>>>>
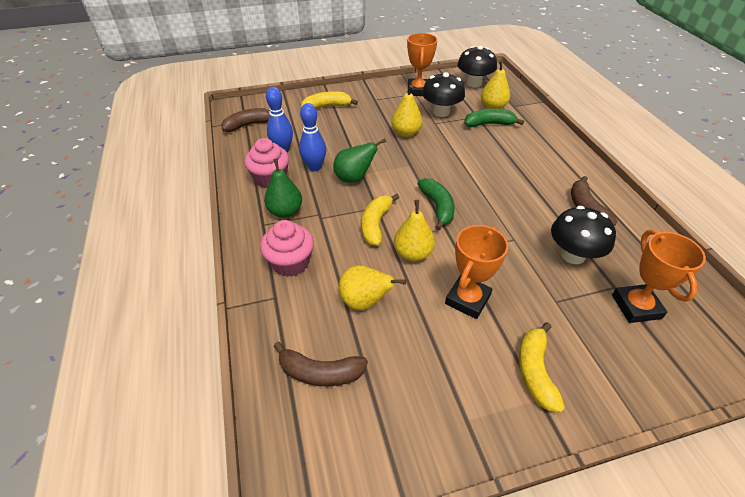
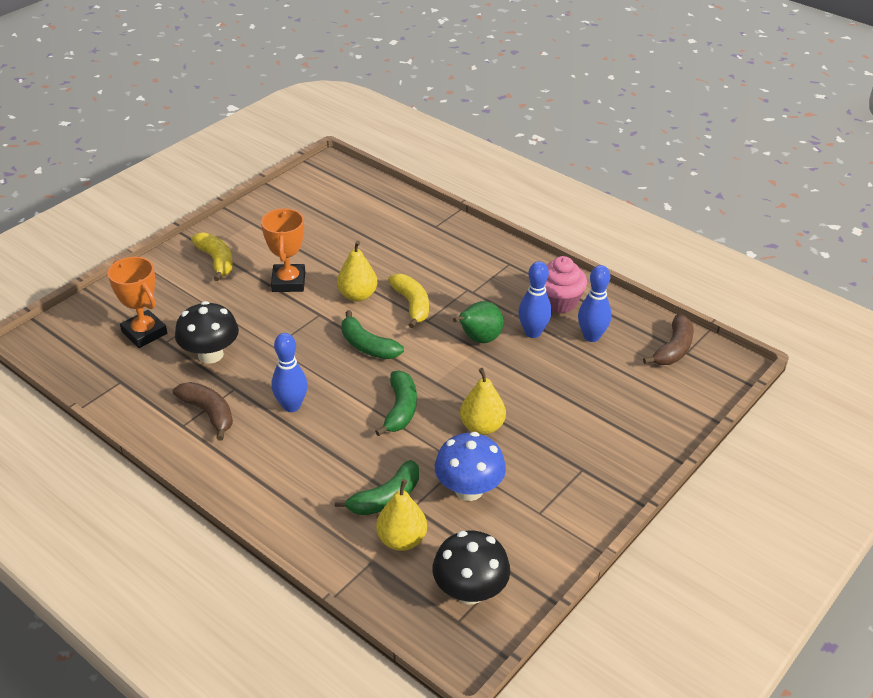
camera: 145 degrees right, 5 degrees down
(285, 211) = (504, 280): green pear -> none
(290, 263) = (450, 248): pink cupcake -> none
(320, 373) = (360, 206): brown banana -> none
(327, 107) = (626, 422): yellow banana -> none
(365, 302) = (367, 249): yellow pear -> none
(418, 90) = (540, 522): orange trophy -> none
(441, 112) = (469, 489): black mushroom -> blue mushroom
(447, 159) = (400, 409): none -> green banana
(520, 189) = (291, 406): none -> blue bowling pin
<<<<
AIM OF THE EXERCISE: Quote everything in the listing above exactly; pictures are the only thing to omit.

THE COMPLETED TASK:
camera: 145 degrees right, 5 degrees down
(285, 211) = (504, 280): green pear -> none
(290, 263) = (450, 248): pink cupcake -> none
(320, 373) = (360, 206): brown banana -> none
(327, 107) = (626, 422): yellow banana -> none
(365, 302) = (367, 249): yellow pear -> none
(418, 90) = (540, 522): orange trophy -> none
(441, 112) = (469, 489): black mushroom -> blue mushroom
(447, 159) = (400, 409): none -> green banana
(520, 189) = (291, 406): none -> blue bowling pin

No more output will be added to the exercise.